◆ SUPPLIED INFORMATION ◆
* * * * * * *

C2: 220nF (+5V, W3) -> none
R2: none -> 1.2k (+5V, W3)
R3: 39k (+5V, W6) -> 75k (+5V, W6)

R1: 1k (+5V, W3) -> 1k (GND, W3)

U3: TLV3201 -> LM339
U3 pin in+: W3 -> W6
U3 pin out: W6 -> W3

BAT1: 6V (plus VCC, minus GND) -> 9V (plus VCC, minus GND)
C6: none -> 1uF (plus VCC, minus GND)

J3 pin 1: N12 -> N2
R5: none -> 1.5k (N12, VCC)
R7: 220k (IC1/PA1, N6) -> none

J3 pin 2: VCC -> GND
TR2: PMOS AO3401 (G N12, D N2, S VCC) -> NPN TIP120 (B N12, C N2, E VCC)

* * * * * * *

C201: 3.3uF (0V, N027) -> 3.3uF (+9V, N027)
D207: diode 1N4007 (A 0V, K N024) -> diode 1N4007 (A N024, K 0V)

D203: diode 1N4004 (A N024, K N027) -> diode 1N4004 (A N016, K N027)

* * * * * * *

◆ AIM OF THE TASK ◆
Reproduce verbatim only the segment of the listing bounded by the line containing "J3 pin 2: VCC -> GND" and the line containing "TR2: PMOS AO3401", with both boundary lines included.

◆ ANSWER SPACE ◆
J3 pin 2: VCC -> GND
TR2: PMOS AO3401 (G N12, D N2, S VCC) -> NPN TIP120 (B N12, C N2, E VCC)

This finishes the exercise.